■ Work item
Given the entries that follow, write out exactly the lines starting at the one containing "garnek (czarny)" and ending at the one containing "puszka (czarny) (no. 2 from left)", both ends included, and only those.

(Coordinate-based change listings)
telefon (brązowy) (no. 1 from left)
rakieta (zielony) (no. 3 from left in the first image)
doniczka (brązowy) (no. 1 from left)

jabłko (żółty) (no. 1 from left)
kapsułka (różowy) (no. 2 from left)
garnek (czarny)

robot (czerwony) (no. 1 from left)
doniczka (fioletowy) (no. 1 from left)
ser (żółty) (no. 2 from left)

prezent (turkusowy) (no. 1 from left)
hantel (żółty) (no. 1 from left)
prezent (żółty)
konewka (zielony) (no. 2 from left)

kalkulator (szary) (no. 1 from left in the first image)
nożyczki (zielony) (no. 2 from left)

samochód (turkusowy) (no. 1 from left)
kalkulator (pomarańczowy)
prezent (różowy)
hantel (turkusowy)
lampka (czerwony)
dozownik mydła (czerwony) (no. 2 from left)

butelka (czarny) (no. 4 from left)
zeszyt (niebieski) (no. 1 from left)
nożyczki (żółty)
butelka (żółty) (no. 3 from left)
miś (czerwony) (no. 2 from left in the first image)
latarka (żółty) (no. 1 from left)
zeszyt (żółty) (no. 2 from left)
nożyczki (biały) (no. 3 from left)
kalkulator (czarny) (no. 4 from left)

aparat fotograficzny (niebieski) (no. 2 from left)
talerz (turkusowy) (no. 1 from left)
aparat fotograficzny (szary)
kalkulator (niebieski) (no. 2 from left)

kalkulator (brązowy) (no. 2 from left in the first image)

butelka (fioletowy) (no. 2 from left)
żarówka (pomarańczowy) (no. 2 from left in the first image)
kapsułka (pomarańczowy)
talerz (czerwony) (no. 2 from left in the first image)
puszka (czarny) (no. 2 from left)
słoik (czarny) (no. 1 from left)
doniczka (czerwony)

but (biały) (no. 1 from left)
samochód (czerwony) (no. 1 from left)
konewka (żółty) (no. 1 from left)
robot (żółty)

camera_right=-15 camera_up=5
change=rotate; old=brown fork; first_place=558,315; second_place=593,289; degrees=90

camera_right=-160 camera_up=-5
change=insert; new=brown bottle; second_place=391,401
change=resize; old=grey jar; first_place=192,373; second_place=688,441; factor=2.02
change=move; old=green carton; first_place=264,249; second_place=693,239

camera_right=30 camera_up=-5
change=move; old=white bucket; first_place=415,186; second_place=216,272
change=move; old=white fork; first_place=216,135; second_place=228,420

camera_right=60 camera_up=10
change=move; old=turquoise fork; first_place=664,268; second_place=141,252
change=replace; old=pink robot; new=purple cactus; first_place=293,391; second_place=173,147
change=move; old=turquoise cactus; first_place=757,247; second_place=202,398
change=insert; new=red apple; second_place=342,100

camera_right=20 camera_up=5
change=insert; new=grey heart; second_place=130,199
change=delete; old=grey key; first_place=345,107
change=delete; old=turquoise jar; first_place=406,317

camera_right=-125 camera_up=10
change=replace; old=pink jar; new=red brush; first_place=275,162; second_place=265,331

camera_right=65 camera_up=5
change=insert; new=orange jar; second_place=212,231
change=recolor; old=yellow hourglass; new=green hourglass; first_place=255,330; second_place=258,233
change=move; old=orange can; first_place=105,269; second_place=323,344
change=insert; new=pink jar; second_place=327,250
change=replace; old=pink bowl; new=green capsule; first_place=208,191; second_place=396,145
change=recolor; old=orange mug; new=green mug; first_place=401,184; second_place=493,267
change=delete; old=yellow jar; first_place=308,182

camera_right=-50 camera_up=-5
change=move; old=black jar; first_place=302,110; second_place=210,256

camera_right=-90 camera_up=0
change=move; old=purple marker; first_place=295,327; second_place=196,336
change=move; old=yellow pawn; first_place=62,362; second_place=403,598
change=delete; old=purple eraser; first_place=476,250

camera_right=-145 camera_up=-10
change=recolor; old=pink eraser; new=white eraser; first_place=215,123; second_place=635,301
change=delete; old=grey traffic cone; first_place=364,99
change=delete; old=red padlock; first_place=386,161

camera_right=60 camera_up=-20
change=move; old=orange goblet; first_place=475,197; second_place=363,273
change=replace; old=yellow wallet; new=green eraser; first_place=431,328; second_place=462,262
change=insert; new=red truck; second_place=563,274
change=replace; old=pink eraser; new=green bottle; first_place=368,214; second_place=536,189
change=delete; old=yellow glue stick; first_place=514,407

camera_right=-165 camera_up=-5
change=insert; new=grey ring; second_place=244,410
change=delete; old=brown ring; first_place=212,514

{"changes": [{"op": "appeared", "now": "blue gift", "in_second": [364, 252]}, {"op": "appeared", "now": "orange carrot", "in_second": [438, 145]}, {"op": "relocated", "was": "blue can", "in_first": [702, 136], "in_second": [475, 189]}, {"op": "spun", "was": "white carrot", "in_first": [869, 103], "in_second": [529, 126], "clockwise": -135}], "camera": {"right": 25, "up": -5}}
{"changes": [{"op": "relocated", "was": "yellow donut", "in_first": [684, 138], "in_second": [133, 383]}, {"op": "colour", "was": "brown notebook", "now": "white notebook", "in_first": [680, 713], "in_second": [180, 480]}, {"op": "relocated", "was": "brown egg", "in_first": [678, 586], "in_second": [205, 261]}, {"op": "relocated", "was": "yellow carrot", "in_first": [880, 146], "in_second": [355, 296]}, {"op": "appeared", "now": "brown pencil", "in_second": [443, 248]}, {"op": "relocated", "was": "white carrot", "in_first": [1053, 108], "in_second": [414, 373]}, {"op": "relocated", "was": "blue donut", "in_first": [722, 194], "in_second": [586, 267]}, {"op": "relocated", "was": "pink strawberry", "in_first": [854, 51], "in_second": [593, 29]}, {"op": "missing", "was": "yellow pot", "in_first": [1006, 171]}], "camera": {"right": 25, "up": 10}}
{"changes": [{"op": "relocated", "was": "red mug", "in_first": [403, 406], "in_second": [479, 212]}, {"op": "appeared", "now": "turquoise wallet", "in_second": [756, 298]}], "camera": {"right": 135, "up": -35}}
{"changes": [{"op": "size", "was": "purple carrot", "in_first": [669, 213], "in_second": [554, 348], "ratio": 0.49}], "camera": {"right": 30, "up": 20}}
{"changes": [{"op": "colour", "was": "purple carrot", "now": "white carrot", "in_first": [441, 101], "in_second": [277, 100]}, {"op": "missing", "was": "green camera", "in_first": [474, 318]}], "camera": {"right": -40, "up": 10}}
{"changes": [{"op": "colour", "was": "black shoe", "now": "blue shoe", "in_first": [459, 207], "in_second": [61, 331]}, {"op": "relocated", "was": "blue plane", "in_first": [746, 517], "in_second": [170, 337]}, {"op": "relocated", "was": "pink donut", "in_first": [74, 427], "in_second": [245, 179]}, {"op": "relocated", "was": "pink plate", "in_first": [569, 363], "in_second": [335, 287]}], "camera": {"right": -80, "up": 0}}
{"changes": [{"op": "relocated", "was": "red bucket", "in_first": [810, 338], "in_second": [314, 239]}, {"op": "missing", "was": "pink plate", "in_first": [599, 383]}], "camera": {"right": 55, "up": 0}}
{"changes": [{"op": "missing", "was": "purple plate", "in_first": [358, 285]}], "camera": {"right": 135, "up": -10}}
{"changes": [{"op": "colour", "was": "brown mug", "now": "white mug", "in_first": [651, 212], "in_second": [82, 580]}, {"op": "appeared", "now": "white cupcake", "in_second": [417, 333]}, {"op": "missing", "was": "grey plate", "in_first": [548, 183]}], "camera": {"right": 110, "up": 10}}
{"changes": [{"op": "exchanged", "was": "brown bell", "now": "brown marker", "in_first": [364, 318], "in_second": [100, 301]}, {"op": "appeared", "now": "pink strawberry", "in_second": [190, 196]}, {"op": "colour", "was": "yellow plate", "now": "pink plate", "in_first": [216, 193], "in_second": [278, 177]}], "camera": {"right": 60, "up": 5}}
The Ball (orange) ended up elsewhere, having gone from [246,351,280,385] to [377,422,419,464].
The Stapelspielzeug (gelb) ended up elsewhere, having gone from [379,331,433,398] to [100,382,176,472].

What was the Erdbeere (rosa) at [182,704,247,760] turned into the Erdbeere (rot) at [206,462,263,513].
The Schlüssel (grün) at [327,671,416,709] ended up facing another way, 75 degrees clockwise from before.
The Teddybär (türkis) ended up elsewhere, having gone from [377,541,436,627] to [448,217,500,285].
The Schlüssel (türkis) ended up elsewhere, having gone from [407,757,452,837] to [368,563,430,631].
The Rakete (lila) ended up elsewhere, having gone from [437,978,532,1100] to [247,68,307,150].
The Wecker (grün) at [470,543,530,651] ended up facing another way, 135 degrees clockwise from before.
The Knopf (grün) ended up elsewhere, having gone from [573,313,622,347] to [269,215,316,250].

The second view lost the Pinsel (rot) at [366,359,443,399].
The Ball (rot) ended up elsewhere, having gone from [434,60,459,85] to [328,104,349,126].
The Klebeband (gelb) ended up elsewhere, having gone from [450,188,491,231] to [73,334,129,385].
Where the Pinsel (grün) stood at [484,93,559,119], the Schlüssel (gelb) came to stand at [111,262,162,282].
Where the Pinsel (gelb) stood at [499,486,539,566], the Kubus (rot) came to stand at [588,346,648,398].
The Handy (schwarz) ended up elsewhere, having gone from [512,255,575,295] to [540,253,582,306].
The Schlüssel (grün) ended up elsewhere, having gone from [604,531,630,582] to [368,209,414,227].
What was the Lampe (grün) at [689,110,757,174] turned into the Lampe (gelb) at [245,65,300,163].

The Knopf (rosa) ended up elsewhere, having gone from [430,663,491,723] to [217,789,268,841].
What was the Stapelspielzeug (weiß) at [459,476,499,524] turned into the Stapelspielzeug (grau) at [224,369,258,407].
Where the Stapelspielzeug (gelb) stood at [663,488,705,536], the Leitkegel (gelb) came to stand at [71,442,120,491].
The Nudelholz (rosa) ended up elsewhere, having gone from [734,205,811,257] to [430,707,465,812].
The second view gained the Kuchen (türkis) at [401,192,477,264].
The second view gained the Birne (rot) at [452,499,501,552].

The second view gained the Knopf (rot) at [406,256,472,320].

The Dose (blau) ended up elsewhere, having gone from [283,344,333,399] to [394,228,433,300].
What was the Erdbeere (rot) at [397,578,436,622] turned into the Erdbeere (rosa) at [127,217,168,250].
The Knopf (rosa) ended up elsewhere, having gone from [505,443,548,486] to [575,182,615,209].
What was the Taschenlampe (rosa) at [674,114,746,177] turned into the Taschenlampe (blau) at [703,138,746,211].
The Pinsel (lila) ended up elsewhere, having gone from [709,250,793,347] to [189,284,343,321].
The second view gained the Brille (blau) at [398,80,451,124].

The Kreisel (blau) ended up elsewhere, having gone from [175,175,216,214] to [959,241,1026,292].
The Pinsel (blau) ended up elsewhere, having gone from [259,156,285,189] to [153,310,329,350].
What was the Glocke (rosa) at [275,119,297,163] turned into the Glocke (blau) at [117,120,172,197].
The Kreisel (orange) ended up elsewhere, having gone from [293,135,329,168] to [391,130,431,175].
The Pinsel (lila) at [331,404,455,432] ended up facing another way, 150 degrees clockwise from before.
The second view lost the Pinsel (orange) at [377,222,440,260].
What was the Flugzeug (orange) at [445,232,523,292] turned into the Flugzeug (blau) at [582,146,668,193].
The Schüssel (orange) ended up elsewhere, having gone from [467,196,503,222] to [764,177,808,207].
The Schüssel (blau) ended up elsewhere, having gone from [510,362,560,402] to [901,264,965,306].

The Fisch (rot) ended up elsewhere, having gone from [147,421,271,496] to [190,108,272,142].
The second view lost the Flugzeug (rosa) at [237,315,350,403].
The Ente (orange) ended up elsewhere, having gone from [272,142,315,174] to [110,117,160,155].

■ Answer below
garnek (czarny)

robot (czerwony) (no. 1 from left)
doniczka (fioletowy) (no. 1 from left)
ser (żółty) (no. 2 from left)

prezent (turkusowy) (no. 1 from left)
hantel (żółty) (no. 1 from left)
prezent (żółty)
konewka (zielony) (no. 2 from left)

kalkulator (szary) (no. 1 from left in the first image)
nożyczki (zielony) (no. 2 from left)

samochód (turkusowy) (no. 1 from left)
kalkulator (pomarańczowy)
prezent (różowy)
hantel (turkusowy)
lampka (czerwony)
dozownik mydła (czerwony) (no. 2 from left)

butelka (czarny) (no. 4 from left)
zeszyt (niebieski) (no. 1 from left)
nożyczki (żółty)
butelka (żółty) (no. 3 from left)
miś (czerwony) (no. 2 from left in the first image)
latarka (żółty) (no. 1 from left)
zeszyt (żółty) (no. 2 from left)
nożyczki (biały) (no. 3 from left)
kalkulator (czarny) (no. 4 from left)

aparat fotograficzny (niebieski) (no. 2 from left)
talerz (turkusowy) (no. 1 from left)
aparat fotograficzny (szary)
kalkulator (niebieski) (no. 2 from left)

kalkulator (brązowy) (no. 2 from left in the first image)

butelka (fioletowy) (no. 2 from left)
żarówka (pomarańczowy) (no. 2 from left in the first image)
kapsułka (pomarańczowy)
talerz (czerwony) (no. 2 from left in the first image)
puszka (czarny) (no. 2 from left)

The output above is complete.